§ **What you will do**:
Everything in the records below should be printed exactly, except the pictures.

§ **Listed entries**:

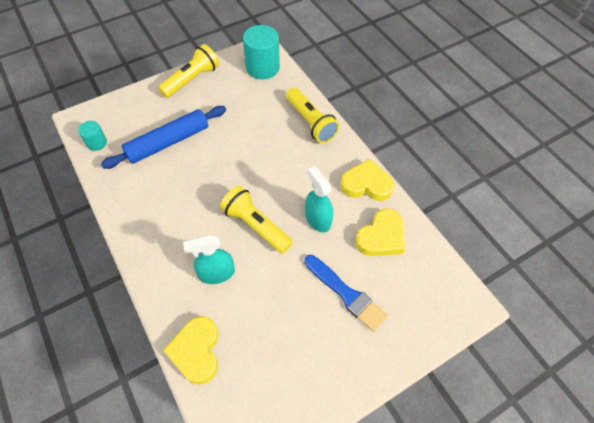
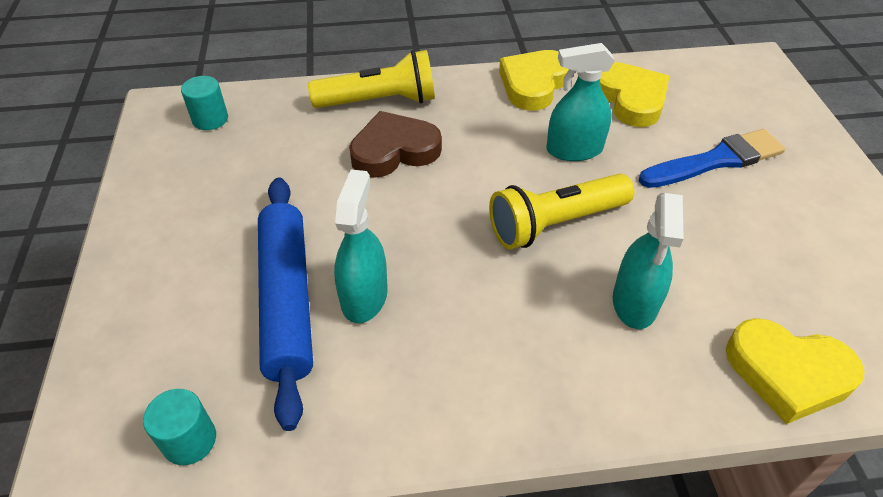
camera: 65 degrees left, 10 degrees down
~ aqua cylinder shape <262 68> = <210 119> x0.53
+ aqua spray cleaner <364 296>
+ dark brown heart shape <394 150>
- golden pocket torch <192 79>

§ **Answer space**:
camera: 65 degrees left, 10 degrees down
~ aqua cylinder shape <262 68> = <210 119> x0.53
+ aqua spray cleaner <364 296>
+ dark brown heart shape <394 150>
- golden pocket torch <192 79>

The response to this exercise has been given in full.